### [WHAT YOU ARE ASKED TO DO]
Once you find the line with "(262, 151) = (197, 412): blue donut -> none" in the data that follows, repeat it and every line after it exactly, through the line with "(304, 182) = (303, 419): brown teapot -> none".

### [STUDY MATERIAL]

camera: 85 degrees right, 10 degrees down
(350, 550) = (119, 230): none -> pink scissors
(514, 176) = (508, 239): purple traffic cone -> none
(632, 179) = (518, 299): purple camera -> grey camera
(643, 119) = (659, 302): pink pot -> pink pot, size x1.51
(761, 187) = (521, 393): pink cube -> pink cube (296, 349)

--

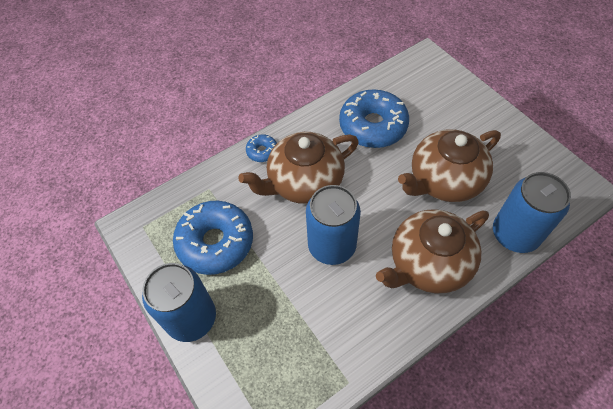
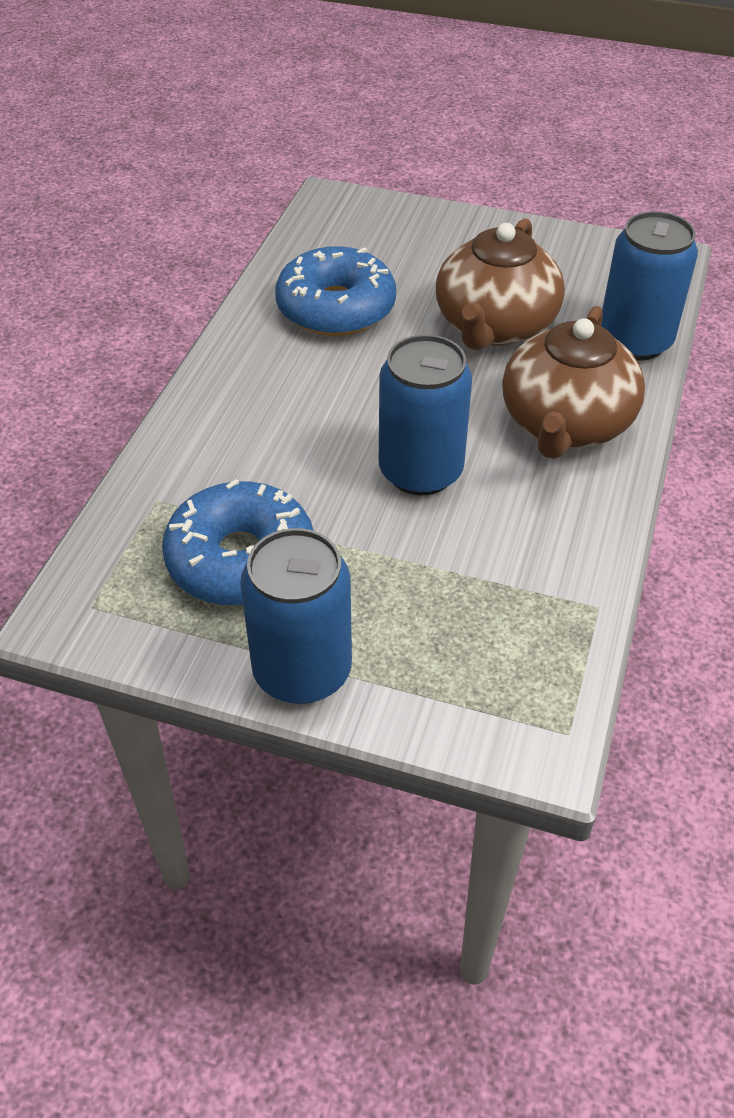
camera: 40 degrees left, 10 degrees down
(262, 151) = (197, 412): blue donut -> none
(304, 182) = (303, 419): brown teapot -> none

### [ANSWER BOX]
(262, 151) = (197, 412): blue donut -> none
(304, 182) = (303, 419): brown teapot -> none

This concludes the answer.